§ **Work to be completed**:
Give back every line of the data below exactly.

+++ Source records +++

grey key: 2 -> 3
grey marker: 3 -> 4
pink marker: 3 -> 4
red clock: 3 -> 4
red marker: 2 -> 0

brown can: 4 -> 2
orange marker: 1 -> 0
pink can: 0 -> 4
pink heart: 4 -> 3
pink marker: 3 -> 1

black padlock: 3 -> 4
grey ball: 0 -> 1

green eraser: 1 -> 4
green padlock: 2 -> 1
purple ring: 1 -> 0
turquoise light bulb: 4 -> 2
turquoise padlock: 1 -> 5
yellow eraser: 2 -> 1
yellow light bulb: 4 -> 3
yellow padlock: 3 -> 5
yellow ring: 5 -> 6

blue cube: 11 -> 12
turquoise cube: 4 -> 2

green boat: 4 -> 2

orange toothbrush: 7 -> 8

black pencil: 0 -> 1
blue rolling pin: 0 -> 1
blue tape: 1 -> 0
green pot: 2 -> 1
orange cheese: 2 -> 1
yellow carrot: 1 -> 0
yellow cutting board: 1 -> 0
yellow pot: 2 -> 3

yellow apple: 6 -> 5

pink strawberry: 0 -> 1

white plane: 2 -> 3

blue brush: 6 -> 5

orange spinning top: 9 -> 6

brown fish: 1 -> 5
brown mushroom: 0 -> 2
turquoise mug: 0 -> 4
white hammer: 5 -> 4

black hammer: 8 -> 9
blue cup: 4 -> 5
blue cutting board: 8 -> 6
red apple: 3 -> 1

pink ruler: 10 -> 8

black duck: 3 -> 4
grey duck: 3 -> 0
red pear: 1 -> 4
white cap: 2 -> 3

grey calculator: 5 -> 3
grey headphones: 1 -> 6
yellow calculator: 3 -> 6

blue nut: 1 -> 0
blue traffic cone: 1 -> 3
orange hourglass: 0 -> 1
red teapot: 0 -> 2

+++

§ **Reply**:
grey key: 2 -> 3
grey marker: 3 -> 4
pink marker: 3 -> 4
red clock: 3 -> 4
red marker: 2 -> 0

brown can: 4 -> 2
orange marker: 1 -> 0
pink can: 0 -> 4
pink heart: 4 -> 3
pink marker: 3 -> 1

black padlock: 3 -> 4
grey ball: 0 -> 1

green eraser: 1 -> 4
green padlock: 2 -> 1
purple ring: 1 -> 0
turquoise light bulb: 4 -> 2
turquoise padlock: 1 -> 5
yellow eraser: 2 -> 1
yellow light bulb: 4 -> 3
yellow padlock: 3 -> 5
yellow ring: 5 -> 6

blue cube: 11 -> 12
turquoise cube: 4 -> 2

green boat: 4 -> 2

orange toothbrush: 7 -> 8

black pencil: 0 -> 1
blue rolling pin: 0 -> 1
blue tape: 1 -> 0
green pot: 2 -> 1
orange cheese: 2 -> 1
yellow carrot: 1 -> 0
yellow cutting board: 1 -> 0
yellow pot: 2 -> 3

yellow apple: 6 -> 5

pink strawberry: 0 -> 1

white plane: 2 -> 3

blue brush: 6 -> 5

orange spinning top: 9 -> 6

brown fish: 1 -> 5
brown mushroom: 0 -> 2
turquoise mug: 0 -> 4
white hammer: 5 -> 4

black hammer: 8 -> 9
blue cup: 4 -> 5
blue cutting board: 8 -> 6
red apple: 3 -> 1

pink ruler: 10 -> 8

black duck: 3 -> 4
grey duck: 3 -> 0
red pear: 1 -> 4
white cap: 2 -> 3

grey calculator: 5 -> 3
grey headphones: 1 -> 6
yellow calculator: 3 -> 6

blue nut: 1 -> 0
blue traffic cone: 1 -> 3
orange hourglass: 0 -> 1
red teapot: 0 -> 2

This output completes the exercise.